- _WORK REQUIRED_
Word for word, retype the records below.

Items from a dataset
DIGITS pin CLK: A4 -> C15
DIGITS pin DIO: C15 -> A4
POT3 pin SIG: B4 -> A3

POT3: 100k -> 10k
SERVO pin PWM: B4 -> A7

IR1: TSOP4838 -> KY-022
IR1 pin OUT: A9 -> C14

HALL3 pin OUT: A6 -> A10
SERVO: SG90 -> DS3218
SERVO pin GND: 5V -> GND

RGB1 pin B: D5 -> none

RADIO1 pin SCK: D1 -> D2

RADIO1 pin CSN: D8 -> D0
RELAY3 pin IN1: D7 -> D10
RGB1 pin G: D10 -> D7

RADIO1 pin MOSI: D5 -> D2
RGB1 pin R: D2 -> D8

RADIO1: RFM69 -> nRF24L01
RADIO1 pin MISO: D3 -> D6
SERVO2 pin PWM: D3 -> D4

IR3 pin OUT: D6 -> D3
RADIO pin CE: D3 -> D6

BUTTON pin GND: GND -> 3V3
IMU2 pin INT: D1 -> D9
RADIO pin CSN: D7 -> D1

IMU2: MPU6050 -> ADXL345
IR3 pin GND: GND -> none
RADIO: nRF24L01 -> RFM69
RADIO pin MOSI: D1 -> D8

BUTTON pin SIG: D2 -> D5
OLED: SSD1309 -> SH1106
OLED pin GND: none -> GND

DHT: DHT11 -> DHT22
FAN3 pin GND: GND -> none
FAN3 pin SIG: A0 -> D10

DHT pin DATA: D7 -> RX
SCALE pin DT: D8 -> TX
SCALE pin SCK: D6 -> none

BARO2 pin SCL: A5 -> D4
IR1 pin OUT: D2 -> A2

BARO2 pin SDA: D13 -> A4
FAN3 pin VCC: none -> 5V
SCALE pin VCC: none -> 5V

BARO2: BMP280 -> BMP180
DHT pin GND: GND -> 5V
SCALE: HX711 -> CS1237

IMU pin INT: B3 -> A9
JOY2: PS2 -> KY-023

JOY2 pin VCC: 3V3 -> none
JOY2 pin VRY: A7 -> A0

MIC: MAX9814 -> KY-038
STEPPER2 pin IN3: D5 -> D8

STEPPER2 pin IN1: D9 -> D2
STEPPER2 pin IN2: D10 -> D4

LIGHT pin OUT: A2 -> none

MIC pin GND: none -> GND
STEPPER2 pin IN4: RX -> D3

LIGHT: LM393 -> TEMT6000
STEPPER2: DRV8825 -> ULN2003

- _ANSWER BOX_
DIGITS pin CLK: A4 -> C15
DIGITS pin DIO: C15 -> A4
POT3 pin SIG: B4 -> A3

POT3: 100k -> 10k
SERVO pin PWM: B4 -> A7

IR1: TSOP4838 -> KY-022
IR1 pin OUT: A9 -> C14

HALL3 pin OUT: A6 -> A10
SERVO: SG90 -> DS3218
SERVO pin GND: 5V -> GND

RGB1 pin B: D5 -> none

RADIO1 pin SCK: D1 -> D2

RADIO1 pin CSN: D8 -> D0
RELAY3 pin IN1: D7 -> D10
RGB1 pin G: D10 -> D7

RADIO1 pin MOSI: D5 -> D2
RGB1 pin R: D2 -> D8

RADIO1: RFM69 -> nRF24L01
RADIO1 pin MISO: D3 -> D6
SERVO2 pin PWM: D3 -> D4

IR3 pin OUT: D6 -> D3
RADIO pin CE: D3 -> D6

BUTTON pin GND: GND -> 3V3
IMU2 pin INT: D1 -> D9
RADIO pin CSN: D7 -> D1

IMU2: MPU6050 -> ADXL345
IR3 pin GND: GND -> none
RADIO: nRF24L01 -> RFM69
RADIO pin MOSI: D1 -> D8

BUTTON pin SIG: D2 -> D5
OLED: SSD1309 -> SH1106
OLED pin GND: none -> GND

DHT: DHT11 -> DHT22
FAN3 pin GND: GND -> none
FAN3 pin SIG: A0 -> D10

DHT pin DATA: D7 -> RX
SCALE pin DT: D8 -> TX
SCALE pin SCK: D6 -> none

BARO2 pin SCL: A5 -> D4
IR1 pin OUT: D2 -> A2

BARO2 pin SDA: D13 -> A4
FAN3 pin VCC: none -> 5V
SCALE pin VCC: none -> 5V

BARO2: BMP280 -> BMP180
DHT pin GND: GND -> 5V
SCALE: HX711 -> CS1237

IMU pin INT: B3 -> A9
JOY2: PS2 -> KY-023

JOY2 pin VCC: 3V3 -> none
JOY2 pin VRY: A7 -> A0

MIC: MAX9814 -> KY-038
STEPPER2 pin IN3: D5 -> D8

STEPPER2 pin IN1: D9 -> D2
STEPPER2 pin IN2: D10 -> D4

LIGHT pin OUT: A2 -> none

MIC pin GND: none -> GND
STEPPER2 pin IN4: RX -> D3

LIGHT: LM393 -> TEMT6000
STEPPER2: DRV8825 -> ULN2003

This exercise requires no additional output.